■ AIM OF THE TASK
In the rows below, find each line that contains the string "kern" and copy it out.

Collection entries
(begin)

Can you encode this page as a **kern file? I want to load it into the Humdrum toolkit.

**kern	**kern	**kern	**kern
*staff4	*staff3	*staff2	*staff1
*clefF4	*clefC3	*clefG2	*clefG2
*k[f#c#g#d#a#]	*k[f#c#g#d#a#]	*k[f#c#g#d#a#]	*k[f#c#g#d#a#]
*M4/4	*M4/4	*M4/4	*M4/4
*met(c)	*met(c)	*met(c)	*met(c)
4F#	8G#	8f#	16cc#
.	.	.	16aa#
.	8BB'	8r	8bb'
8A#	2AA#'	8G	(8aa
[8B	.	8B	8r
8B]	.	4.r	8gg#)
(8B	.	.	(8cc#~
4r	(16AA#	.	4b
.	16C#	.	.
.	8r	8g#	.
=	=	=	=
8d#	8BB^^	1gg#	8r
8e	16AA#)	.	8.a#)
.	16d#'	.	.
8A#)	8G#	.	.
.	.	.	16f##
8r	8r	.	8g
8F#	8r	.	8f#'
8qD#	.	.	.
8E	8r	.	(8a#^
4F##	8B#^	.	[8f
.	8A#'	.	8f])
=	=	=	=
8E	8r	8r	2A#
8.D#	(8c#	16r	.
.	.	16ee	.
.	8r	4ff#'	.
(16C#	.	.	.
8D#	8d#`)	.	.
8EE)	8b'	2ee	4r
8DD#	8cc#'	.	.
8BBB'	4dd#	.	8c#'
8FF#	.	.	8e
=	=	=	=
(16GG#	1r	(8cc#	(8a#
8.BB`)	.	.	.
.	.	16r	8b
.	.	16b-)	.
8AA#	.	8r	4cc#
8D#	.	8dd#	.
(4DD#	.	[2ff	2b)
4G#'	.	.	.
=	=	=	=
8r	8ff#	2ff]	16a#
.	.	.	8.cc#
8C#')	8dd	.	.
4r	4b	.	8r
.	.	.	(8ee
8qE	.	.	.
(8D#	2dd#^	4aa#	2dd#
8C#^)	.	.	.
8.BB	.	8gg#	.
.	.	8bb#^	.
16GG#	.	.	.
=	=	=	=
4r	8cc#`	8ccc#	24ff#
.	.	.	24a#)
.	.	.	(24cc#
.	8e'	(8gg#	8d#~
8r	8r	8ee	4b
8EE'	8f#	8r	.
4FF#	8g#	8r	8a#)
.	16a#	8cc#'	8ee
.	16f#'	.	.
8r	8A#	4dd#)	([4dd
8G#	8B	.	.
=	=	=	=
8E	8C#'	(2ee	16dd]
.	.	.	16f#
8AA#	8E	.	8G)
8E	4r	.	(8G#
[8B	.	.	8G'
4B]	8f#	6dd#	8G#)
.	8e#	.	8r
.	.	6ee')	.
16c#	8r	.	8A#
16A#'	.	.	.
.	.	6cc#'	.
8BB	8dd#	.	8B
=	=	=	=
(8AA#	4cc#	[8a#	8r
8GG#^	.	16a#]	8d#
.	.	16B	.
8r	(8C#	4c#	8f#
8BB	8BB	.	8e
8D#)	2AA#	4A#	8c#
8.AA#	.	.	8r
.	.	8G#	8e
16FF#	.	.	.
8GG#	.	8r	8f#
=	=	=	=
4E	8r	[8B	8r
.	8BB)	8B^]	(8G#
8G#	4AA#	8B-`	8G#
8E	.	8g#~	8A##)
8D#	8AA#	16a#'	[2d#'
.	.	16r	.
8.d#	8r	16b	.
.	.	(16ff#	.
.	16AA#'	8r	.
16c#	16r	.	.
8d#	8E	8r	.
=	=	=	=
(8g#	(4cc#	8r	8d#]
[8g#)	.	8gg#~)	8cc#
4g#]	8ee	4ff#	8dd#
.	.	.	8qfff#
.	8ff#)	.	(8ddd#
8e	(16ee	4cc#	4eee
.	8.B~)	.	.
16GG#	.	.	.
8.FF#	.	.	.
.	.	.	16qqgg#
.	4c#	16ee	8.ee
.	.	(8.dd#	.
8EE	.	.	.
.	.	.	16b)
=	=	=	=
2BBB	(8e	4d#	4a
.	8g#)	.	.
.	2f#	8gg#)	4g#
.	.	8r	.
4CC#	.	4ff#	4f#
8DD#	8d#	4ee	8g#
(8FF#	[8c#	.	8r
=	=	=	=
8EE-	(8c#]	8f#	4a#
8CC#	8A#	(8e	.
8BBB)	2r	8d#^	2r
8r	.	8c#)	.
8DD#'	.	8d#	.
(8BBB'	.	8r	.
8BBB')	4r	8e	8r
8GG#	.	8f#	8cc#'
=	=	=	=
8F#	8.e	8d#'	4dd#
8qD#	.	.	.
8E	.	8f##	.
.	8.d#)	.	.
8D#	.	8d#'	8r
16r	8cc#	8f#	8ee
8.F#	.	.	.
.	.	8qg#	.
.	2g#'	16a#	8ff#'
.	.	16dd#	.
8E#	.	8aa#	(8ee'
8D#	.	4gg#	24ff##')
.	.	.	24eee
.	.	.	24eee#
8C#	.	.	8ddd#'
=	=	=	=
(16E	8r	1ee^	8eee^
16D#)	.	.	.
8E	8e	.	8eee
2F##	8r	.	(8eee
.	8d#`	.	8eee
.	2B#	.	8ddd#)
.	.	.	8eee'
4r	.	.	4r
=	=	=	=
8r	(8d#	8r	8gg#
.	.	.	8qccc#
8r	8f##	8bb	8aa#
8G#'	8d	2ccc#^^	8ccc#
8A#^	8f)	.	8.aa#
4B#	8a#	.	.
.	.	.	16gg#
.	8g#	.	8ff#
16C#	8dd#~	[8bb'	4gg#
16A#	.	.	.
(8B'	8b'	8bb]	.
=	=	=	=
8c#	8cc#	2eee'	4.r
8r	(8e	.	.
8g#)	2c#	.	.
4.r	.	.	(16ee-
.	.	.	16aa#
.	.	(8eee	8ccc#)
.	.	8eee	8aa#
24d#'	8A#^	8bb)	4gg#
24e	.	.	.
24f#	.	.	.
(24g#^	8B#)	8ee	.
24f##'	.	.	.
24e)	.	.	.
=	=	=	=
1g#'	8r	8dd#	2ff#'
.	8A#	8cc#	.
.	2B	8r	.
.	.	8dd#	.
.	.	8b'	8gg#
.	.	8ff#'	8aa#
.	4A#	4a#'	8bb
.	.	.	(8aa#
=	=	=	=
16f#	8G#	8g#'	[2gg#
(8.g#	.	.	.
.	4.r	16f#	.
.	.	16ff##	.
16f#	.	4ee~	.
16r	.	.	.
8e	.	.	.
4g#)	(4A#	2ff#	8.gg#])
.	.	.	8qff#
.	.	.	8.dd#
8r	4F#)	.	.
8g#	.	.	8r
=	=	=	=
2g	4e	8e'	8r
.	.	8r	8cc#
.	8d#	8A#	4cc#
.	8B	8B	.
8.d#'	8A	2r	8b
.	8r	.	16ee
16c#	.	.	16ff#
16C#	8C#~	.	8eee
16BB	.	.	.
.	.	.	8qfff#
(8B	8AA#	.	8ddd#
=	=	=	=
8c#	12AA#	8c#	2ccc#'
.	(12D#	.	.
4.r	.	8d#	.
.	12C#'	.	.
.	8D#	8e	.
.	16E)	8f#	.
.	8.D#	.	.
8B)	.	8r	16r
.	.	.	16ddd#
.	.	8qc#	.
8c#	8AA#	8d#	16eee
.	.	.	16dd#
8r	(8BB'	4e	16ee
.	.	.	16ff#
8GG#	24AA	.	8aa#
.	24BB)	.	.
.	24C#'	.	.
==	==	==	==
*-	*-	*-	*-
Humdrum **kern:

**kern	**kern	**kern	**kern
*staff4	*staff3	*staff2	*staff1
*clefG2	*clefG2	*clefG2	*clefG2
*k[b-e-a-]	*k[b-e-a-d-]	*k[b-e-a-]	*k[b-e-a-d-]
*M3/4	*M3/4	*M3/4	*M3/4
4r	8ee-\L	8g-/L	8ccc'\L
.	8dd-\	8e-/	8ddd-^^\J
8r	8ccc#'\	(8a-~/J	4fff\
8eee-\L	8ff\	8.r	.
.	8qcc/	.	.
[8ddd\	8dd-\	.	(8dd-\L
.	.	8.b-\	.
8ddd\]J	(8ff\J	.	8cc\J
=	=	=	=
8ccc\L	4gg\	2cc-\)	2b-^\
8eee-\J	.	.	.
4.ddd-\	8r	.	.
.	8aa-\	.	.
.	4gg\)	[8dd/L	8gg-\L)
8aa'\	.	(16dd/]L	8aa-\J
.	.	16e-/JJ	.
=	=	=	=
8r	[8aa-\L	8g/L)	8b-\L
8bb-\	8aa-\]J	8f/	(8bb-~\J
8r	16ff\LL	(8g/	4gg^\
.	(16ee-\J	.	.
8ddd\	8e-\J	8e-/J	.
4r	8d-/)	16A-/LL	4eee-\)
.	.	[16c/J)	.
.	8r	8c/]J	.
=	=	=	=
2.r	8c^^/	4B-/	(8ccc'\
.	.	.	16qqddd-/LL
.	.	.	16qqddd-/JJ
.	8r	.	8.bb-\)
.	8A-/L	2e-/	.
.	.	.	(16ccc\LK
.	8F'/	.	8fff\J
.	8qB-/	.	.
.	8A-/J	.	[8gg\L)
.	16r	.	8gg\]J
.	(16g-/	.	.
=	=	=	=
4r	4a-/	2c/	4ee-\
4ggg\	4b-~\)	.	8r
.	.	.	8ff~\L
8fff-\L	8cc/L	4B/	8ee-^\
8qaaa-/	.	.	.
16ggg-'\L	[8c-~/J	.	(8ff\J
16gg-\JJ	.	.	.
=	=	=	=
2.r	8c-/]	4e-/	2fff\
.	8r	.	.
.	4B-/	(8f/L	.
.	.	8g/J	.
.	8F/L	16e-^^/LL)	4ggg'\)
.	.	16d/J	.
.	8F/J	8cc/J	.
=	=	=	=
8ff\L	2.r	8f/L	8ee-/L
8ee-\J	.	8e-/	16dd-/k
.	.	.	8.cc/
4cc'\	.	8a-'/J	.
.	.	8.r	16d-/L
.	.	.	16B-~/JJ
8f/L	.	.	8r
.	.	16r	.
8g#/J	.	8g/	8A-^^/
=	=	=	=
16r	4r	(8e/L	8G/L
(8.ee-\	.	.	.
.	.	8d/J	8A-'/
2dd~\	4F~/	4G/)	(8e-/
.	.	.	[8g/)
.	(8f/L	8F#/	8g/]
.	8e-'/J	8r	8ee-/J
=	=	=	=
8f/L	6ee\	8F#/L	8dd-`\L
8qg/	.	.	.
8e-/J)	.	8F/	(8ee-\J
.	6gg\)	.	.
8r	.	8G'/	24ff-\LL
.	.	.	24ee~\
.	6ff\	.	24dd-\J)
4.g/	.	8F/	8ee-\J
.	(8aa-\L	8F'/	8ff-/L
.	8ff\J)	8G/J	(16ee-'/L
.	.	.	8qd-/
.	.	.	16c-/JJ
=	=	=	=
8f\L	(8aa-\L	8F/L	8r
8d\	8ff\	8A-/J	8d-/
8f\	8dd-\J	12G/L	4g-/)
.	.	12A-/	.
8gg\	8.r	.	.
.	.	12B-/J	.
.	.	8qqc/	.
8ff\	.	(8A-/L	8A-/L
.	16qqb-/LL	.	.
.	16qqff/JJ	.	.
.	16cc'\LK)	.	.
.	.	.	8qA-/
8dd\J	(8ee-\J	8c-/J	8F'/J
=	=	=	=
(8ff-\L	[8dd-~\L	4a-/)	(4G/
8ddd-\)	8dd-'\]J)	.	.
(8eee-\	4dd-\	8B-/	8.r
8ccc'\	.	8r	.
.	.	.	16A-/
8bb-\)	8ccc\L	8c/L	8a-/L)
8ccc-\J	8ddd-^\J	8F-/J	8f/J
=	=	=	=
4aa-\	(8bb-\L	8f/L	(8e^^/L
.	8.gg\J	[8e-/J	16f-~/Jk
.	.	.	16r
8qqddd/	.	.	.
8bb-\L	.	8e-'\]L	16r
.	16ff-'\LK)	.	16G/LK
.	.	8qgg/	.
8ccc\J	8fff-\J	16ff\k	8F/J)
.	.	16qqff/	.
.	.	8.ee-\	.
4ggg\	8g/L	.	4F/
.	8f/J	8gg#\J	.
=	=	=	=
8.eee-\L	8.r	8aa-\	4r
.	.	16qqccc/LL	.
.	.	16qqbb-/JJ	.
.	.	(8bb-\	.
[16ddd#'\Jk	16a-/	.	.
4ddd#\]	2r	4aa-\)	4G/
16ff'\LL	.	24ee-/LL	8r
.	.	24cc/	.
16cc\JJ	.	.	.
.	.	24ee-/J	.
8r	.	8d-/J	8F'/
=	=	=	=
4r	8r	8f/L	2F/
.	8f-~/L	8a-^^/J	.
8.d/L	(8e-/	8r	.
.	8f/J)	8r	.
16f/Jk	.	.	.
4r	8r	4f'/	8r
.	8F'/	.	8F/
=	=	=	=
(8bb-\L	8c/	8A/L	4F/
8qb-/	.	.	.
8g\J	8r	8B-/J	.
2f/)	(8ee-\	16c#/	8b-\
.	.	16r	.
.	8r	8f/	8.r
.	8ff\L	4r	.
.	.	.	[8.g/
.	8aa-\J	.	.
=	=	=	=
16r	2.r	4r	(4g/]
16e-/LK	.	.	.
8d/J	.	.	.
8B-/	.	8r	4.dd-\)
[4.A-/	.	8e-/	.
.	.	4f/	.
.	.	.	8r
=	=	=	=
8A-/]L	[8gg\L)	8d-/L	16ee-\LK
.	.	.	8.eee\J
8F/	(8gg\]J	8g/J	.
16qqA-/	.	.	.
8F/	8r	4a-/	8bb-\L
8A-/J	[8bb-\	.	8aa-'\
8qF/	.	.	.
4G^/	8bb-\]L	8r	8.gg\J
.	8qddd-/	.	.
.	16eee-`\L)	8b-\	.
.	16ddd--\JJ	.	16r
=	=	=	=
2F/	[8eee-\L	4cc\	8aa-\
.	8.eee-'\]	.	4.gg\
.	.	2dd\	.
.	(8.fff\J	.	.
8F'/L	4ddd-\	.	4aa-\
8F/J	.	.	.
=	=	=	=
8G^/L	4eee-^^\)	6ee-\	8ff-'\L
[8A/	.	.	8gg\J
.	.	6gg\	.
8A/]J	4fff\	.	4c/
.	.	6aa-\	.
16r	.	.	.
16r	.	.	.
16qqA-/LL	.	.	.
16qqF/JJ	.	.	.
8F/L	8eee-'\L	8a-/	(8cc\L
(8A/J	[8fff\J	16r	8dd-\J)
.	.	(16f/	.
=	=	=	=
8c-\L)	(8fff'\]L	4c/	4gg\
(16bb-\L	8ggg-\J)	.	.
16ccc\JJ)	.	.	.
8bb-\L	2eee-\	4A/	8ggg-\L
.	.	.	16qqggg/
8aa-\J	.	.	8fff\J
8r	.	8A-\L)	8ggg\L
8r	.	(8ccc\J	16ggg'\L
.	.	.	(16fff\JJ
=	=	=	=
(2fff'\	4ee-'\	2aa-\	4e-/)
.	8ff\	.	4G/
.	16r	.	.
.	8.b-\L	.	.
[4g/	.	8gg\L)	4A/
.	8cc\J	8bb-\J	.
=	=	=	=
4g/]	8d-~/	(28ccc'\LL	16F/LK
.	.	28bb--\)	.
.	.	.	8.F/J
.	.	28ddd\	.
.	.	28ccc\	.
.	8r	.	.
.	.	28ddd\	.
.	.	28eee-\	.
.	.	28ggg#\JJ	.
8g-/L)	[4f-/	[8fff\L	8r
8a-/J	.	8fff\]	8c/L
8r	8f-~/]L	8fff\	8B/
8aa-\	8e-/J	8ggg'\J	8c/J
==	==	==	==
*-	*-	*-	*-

(end)

■ WRITTEN ANSWER
Can you encode this page as a **kern file? I want to load it into the Humdrum toolkit.
**kern	**kern	**kern	**kern
Humdrum **kern:
**kern	**kern	**kern	**kern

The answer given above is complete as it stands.